Give again, unaltered, the lines of the listing below that run from the line having "R2: 6.8k (N3, N8) -> 8.2k (N3, N8)" through the line having "S4: button (3V3, SENS2) -> none".
[[ Records for the task open ]]
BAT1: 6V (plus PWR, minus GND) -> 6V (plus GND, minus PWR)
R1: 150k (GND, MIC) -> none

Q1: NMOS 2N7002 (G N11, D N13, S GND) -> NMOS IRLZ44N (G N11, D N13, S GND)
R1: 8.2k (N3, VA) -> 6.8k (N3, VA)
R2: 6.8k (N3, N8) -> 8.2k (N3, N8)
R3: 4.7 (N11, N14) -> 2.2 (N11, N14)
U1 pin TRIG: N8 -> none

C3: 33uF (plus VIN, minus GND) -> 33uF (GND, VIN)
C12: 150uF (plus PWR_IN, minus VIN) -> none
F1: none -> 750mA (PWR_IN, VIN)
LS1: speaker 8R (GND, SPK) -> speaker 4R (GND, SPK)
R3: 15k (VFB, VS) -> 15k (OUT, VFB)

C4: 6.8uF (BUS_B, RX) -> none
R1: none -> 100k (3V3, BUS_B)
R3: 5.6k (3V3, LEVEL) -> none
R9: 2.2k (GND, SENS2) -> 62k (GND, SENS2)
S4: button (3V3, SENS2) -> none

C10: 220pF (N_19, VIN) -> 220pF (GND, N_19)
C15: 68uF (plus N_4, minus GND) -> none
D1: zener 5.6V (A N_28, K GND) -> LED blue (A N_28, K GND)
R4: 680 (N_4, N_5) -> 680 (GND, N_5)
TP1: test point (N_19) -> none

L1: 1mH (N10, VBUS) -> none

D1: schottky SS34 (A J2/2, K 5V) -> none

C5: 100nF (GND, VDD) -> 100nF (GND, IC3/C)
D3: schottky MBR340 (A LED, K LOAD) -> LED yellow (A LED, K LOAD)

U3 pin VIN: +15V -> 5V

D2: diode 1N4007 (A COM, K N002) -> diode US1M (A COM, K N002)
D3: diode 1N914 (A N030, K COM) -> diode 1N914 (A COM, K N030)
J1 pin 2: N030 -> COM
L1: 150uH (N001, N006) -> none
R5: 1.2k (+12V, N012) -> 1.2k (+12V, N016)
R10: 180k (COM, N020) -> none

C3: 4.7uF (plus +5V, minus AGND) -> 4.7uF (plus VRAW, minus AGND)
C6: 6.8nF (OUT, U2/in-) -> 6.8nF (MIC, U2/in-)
[[ Records for the task closed ]]
**Answer to this task:**
R2: 6.8k (N3, N8) -> 8.2k (N3, N8)
R3: 4.7 (N11, N14) -> 2.2 (N11, N14)
U1 pin TRIG: N8 -> none

C3: 33uF (plus VIN, minus GND) -> 33uF (GND, VIN)
C12: 150uF (plus PWR_IN, minus VIN) -> none
F1: none -> 750mA (PWR_IN, VIN)
LS1: speaker 8R (GND, SPK) -> speaker 4R (GND, SPK)
R3: 15k (VFB, VS) -> 15k (OUT, VFB)

C4: 6.8uF (BUS_B, RX) -> none
R1: none -> 100k (3V3, BUS_B)
R3: 5.6k (3V3, LEVEL) -> none
R9: 2.2k (GND, SENS2) -> 62k (GND, SENS2)
S4: button (3V3, SENS2) -> none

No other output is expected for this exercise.